(Records contained in a dataset)
..............................
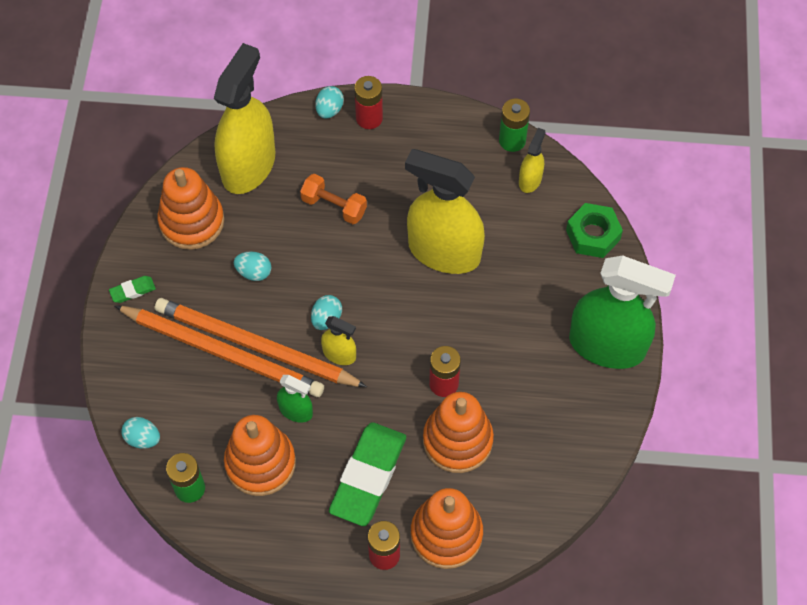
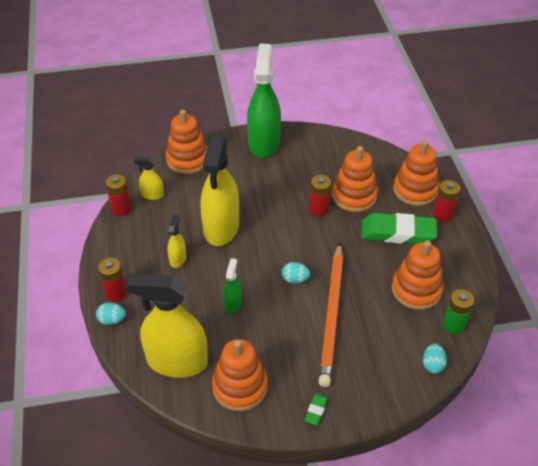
camera: 105 degrees left, 15 degrees down
green eraser [109,276,156,303] -> green eraser turned 60 degrees clockwise [305,393,328,425]
orange pencil [114,305,324,397] -> none
turquoise egg [234,251,271,281] -> none
green spray bottle [277,375,313,423] -> green spray bottle moved to [223,258,242,313]
orange dumbbell [300,174,367,224] -> none
yellow spray bottle [321,316,356,365] -> yellow spray bottle moved to [167,214,186,268]
green battery [499,99,530,152] -> red battery [106,174,131,216]
green nut [566,203,623,258] -> orange stacking toy [166,110,207,174]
..............................
In the entries above, take the line containing "yellow spray bottle [321,316,356,365]" and each later line through the last, and repeat them exactly. Output nothing else.

yellow spray bottle [321,316,356,365] -> yellow spray bottle moved to [167,214,186,268]
green battery [499,99,530,152] -> red battery [106,174,131,216]
green nut [566,203,623,258] -> orange stacking toy [166,110,207,174]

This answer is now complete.